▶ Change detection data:

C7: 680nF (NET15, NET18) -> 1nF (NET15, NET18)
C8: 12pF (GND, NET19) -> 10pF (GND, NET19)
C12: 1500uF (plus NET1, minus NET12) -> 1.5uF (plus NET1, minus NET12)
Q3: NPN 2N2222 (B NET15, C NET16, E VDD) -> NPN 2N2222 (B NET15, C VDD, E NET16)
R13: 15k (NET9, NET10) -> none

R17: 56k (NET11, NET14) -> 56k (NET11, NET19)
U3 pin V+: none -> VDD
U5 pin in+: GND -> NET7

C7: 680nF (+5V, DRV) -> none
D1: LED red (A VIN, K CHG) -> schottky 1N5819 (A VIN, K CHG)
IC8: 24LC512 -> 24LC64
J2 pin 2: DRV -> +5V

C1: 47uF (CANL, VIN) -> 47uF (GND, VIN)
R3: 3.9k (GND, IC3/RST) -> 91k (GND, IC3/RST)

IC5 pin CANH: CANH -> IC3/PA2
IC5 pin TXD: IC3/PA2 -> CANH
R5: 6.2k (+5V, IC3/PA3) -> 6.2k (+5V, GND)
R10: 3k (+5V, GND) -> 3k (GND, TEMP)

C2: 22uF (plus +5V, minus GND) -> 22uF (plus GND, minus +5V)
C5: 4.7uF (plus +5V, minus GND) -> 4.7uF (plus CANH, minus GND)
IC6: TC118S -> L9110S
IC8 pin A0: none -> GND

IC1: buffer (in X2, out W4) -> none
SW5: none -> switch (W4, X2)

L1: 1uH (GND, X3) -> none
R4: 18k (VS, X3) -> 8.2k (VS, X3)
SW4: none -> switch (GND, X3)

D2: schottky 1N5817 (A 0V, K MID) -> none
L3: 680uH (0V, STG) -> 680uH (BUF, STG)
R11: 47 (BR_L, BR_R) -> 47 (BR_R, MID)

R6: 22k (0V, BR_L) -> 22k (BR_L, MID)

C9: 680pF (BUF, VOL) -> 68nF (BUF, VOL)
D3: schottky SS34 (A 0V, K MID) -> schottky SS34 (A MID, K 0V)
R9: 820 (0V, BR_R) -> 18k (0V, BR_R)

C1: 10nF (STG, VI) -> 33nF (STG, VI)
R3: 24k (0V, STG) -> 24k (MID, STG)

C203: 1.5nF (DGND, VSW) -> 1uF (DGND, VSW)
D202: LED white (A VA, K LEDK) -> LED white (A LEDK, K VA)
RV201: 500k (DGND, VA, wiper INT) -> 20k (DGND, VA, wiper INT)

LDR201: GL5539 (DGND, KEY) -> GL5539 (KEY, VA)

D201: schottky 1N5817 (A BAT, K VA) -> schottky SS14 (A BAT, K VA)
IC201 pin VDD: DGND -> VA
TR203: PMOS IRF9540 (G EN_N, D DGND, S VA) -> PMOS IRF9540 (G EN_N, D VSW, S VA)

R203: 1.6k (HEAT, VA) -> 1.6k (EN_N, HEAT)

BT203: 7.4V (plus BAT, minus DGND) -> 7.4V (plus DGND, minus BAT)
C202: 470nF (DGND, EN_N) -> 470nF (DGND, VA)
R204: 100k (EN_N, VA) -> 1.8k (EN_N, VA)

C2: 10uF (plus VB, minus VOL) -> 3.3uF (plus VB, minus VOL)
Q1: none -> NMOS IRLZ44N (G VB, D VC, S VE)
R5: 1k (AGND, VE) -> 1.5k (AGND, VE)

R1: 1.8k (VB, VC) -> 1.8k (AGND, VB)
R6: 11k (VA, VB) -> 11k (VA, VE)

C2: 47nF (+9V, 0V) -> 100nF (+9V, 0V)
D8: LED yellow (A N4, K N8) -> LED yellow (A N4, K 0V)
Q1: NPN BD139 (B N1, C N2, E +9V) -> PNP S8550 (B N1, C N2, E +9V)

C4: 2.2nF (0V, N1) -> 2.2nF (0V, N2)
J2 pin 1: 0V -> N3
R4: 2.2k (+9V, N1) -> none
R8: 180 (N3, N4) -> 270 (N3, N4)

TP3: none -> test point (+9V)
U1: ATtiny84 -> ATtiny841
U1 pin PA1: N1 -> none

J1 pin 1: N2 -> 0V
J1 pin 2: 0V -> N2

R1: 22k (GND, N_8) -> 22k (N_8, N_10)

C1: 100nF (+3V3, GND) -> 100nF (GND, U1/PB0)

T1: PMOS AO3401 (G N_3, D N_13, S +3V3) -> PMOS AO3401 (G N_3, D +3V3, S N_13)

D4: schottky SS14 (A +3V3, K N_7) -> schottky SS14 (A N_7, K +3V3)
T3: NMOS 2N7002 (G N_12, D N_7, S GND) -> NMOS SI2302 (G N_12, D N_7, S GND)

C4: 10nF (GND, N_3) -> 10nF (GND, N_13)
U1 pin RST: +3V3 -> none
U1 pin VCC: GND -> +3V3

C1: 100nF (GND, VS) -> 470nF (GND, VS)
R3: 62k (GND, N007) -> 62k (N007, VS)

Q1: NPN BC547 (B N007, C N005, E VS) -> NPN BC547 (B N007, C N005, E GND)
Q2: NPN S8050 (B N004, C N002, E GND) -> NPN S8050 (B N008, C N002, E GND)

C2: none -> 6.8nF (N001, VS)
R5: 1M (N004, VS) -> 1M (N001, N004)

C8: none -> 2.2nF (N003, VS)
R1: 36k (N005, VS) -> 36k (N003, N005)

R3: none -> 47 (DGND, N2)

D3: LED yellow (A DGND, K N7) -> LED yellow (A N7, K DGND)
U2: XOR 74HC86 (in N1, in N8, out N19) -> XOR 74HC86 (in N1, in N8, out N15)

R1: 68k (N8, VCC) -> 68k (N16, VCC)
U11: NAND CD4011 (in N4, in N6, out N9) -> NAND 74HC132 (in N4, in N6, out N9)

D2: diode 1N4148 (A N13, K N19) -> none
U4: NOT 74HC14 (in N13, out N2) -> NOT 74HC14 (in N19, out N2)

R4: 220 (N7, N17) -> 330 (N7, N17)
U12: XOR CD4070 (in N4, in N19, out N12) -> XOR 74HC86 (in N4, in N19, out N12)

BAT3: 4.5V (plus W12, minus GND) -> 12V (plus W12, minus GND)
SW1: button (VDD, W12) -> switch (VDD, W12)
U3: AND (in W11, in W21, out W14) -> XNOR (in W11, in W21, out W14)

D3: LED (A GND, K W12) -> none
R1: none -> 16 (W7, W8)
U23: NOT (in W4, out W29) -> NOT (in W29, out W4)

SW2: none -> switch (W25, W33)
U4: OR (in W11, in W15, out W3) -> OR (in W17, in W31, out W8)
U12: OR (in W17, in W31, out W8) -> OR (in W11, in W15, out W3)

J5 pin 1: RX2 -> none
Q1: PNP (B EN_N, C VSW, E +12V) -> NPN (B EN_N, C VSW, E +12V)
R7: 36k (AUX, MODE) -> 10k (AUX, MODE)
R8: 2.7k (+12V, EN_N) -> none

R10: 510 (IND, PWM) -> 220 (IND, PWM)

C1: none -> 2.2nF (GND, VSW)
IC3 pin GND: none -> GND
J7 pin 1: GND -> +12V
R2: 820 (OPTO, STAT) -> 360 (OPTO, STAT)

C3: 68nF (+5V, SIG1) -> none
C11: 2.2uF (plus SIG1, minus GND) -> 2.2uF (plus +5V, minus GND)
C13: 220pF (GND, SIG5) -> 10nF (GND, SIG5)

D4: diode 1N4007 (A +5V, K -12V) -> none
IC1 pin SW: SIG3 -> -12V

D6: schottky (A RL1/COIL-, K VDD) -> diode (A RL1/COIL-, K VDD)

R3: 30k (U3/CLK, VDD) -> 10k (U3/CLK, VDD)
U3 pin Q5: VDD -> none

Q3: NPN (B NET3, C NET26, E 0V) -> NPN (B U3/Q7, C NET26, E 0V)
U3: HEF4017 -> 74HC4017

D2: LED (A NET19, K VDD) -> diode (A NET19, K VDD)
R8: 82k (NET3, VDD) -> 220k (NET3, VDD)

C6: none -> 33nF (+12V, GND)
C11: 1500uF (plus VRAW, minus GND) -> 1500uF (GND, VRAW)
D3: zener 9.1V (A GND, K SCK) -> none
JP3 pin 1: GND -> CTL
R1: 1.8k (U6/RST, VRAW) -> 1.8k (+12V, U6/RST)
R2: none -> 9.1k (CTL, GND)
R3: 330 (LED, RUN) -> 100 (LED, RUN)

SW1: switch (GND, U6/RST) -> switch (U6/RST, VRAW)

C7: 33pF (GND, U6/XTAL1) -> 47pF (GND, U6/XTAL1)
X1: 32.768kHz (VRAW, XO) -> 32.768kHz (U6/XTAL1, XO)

▶ ASSIGNED TASK:
Retype nothing except the lines from the line holding "D3: zener 9.1V (A GND, K SCK) -> none" through the last line of the entries, both included.

▶ SOLVED EXERCISE:
D3: zener 9.1V (A GND, K SCK) -> none
JP3 pin 1: GND -> CTL
R1: 1.8k (U6/RST, VRAW) -> 1.8k (+12V, U6/RST)
R2: none -> 9.1k (CTL, GND)
R3: 330 (LED, RUN) -> 100 (LED, RUN)

SW1: switch (GND, U6/RST) -> switch (U6/RST, VRAW)

C7: 33pF (GND, U6/XTAL1) -> 47pF (GND, U6/XTAL1)
X1: 32.768kHz (VRAW, XO) -> 32.768kHz (U6/XTAL1, XO)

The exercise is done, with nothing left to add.